▸ **Problem to work on**: Copy every line of the material below word for word, changing nothing.

▸ **Entries shown**:
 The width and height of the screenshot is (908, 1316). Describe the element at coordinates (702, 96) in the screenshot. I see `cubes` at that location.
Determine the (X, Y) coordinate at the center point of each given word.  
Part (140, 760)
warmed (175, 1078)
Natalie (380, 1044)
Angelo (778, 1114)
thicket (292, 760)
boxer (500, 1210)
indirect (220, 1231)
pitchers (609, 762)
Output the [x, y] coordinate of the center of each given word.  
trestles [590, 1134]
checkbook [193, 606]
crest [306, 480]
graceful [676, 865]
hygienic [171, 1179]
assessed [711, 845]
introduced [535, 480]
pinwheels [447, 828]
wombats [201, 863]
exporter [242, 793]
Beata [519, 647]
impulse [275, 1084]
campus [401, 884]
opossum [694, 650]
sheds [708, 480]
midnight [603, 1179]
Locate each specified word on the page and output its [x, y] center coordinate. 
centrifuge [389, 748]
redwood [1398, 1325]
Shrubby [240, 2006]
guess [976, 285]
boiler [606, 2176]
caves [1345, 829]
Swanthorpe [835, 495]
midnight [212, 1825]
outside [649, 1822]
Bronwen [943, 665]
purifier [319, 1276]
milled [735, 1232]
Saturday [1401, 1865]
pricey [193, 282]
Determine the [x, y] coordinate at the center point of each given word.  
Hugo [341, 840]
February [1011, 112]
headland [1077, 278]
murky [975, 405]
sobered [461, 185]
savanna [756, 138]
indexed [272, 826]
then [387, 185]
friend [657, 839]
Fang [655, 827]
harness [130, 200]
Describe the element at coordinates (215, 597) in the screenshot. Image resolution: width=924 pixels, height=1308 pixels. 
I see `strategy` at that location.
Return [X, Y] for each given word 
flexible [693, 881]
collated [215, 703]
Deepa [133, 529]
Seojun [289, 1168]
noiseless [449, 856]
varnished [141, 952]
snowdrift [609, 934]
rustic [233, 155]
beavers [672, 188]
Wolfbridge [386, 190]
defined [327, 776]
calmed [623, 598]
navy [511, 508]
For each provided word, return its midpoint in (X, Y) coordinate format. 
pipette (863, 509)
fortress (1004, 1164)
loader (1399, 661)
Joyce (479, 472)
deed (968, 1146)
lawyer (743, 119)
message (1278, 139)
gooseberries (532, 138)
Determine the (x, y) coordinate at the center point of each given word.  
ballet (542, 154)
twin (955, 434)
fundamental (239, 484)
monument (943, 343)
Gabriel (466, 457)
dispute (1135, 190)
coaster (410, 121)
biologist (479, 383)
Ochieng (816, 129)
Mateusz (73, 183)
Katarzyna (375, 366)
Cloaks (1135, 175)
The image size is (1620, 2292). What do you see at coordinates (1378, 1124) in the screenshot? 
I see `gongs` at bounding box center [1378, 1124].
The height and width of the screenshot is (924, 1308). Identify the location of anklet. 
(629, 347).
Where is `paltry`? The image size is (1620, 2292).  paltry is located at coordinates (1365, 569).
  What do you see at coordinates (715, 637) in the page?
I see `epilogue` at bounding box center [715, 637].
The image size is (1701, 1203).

▸ **Correct response**:
 The width and height of the screenshot is (908, 1316). Describe the element at coordinates (702, 96) in the screenshot. I see `cubes` at that location.
Determine the (X, Y) coordinate at the center point of each given word.  
Part (140, 760)
warmed (175, 1078)
Natalie (380, 1044)
Angelo (778, 1114)
thicket (292, 760)
boxer (500, 1210)
indirect (220, 1231)
pitchers (609, 762)
Output the [x, y] coordinate of the center of each given word.  
trestles [590, 1134]
checkbook [193, 606]
crest [306, 480]
graceful [676, 865]
hygienic [171, 1179]
assessed [711, 845]
introduced [535, 480]
pinwheels [447, 828]
wombats [201, 863]
exporter [242, 793]
Beata [519, 647]
impulse [275, 1084]
campus [401, 884]
opossum [694, 650]
sheds [708, 480]
midnight [603, 1179]
Locate each specified word on the page and output its [x, y] center coordinate. 
centrifuge [389, 748]
redwood [1398, 1325]
Shrubby [240, 2006]
guess [976, 285]
boiler [606, 2176]
caves [1345, 829]
Swanthorpe [835, 495]
midnight [212, 1825]
outside [649, 1822]
Bronwen [943, 665]
purifier [319, 1276]
milled [735, 1232]
Saturday [1401, 1865]
pricey [193, 282]
Determine the [x, y] coordinate at the center point of each given word.  
Hugo [341, 840]
February [1011, 112]
headland [1077, 278]
murky [975, 405]
sobered [461, 185]
savanna [756, 138]
indexed [272, 826]
then [387, 185]
friend [657, 839]
Fang [655, 827]
harness [130, 200]
Describe the element at coordinates (215, 597) in the screenshot. Image resolution: width=924 pixels, height=1308 pixels. 
I see `strategy` at that location.
Return [X, Y] for each given word 
flexible [693, 881]
collated [215, 703]
Deepa [133, 529]
Seojun [289, 1168]
noiseless [449, 856]
varnished [141, 952]
snowdrift [609, 934]
rustic [233, 155]
beavers [672, 188]
Wolfbridge [386, 190]
defined [327, 776]
calmed [623, 598]
navy [511, 508]
For each provided word, return its midpoint in (X, Y) coordinate format. 
pipette (863, 509)
fortress (1004, 1164)
loader (1399, 661)
Joyce (479, 472)
deed (968, 1146)
lawyer (743, 119)
message (1278, 139)
gooseberries (532, 138)
Determine the (x, y) coordinate at the center point of each given word.  
ballet (542, 154)
twin (955, 434)
fundamental (239, 484)
monument (943, 343)
Gabriel (466, 457)
dispute (1135, 190)
coaster (410, 121)
biologist (479, 383)
Ochieng (816, 129)
Mateusz (73, 183)
Katarzyna (375, 366)
Cloaks (1135, 175)
The image size is (1620, 2292). What do you see at coordinates (1378, 1124) in the screenshot? 
I see `gongs` at bounding box center [1378, 1124].
The height and width of the screenshot is (924, 1308). Identify the location of anklet. 
(629, 347).
Where is `paltry`? The image size is (1620, 2292).  paltry is located at coordinates (1365, 569).
  What do you see at coordinates (715, 637) in the page?
I see `epilogue` at bounding box center [715, 637].
The image size is (1701, 1203).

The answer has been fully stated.